● **Requirement**:
Below are records; copy every line among them that contains the word "orange".

Top of Recorded information

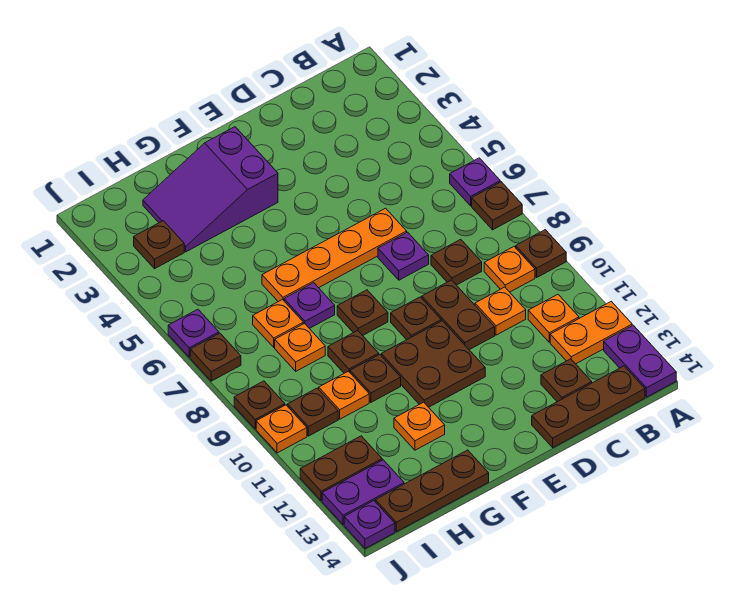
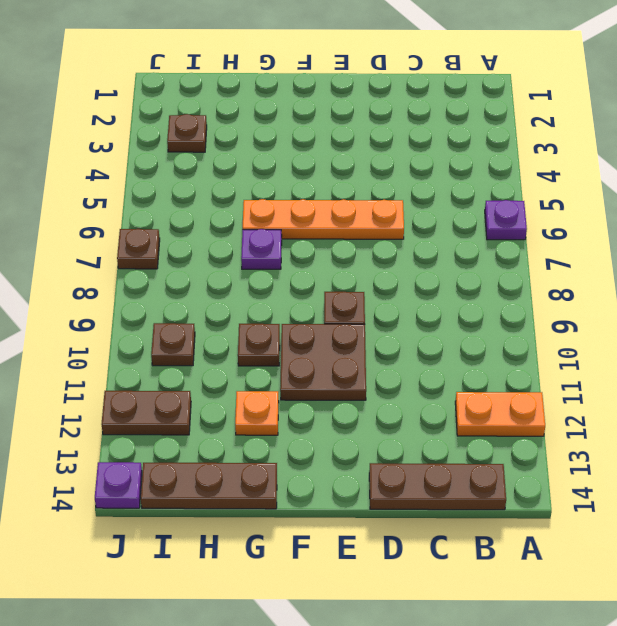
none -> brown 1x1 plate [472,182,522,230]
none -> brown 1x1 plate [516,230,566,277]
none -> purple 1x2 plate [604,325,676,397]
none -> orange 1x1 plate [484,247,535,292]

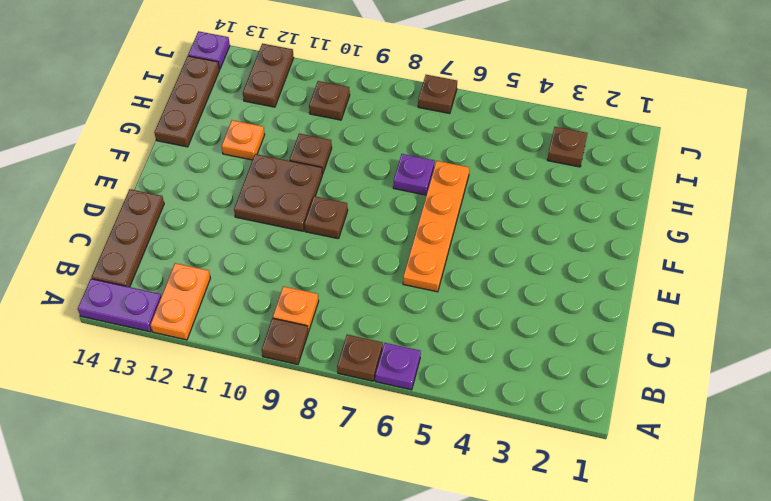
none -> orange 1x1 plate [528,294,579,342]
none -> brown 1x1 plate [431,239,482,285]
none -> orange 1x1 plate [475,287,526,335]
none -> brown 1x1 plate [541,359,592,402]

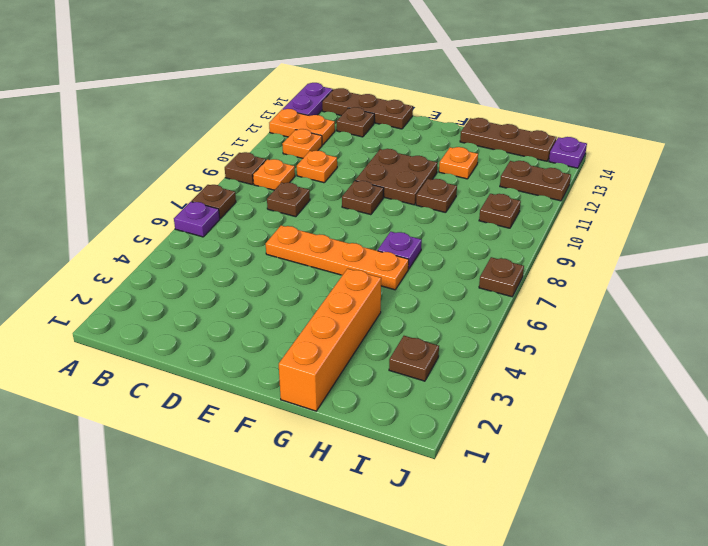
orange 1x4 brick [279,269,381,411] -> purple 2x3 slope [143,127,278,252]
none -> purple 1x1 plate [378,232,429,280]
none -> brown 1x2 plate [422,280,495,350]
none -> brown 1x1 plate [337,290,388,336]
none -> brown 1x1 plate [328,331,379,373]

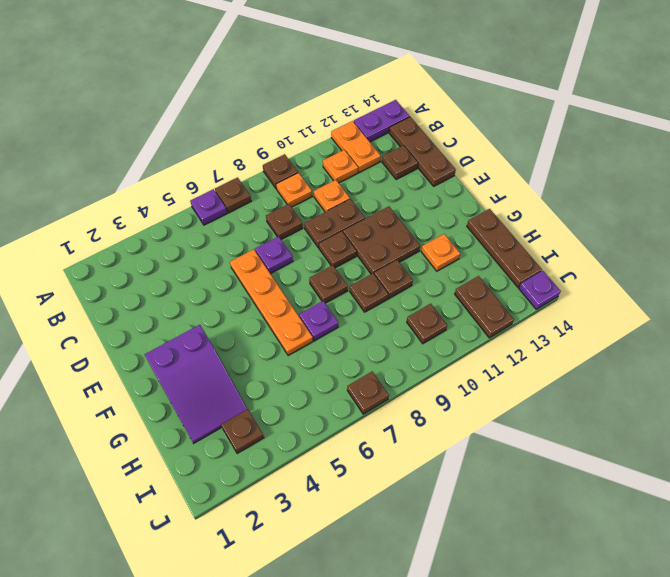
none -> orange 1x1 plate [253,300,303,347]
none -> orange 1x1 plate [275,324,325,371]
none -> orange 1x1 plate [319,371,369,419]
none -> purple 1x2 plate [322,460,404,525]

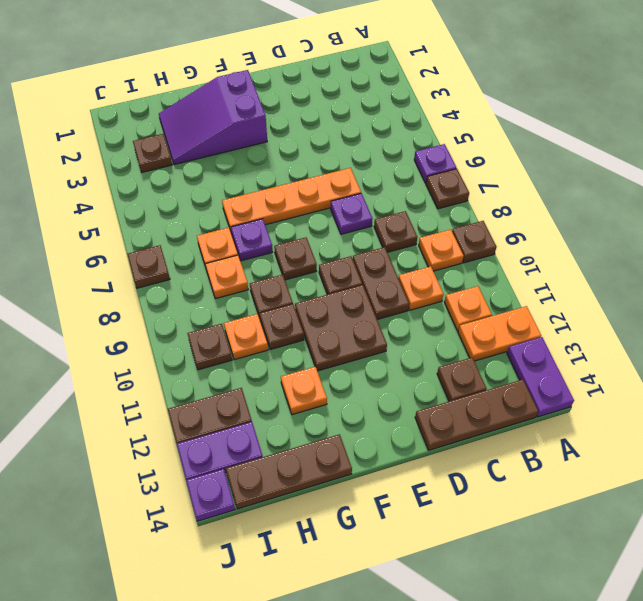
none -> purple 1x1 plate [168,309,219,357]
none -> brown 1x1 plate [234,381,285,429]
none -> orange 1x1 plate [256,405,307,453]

Bottom of Recorded information

● **Exercise output**:
none -> orange 1x1 plate [484,247,535,292]
none -> orange 1x1 plate [528,294,579,342]
none -> orange 1x1 plate [475,287,526,335]
orange 1x4 brick [279,269,381,411] -> purple 2x3 slope [143,127,278,252]
none -> orange 1x1 plate [253,300,303,347]
none -> orange 1x1 plate [275,324,325,371]
none -> orange 1x1 plate [319,371,369,419]
none -> orange 1x1 plate [256,405,307,453]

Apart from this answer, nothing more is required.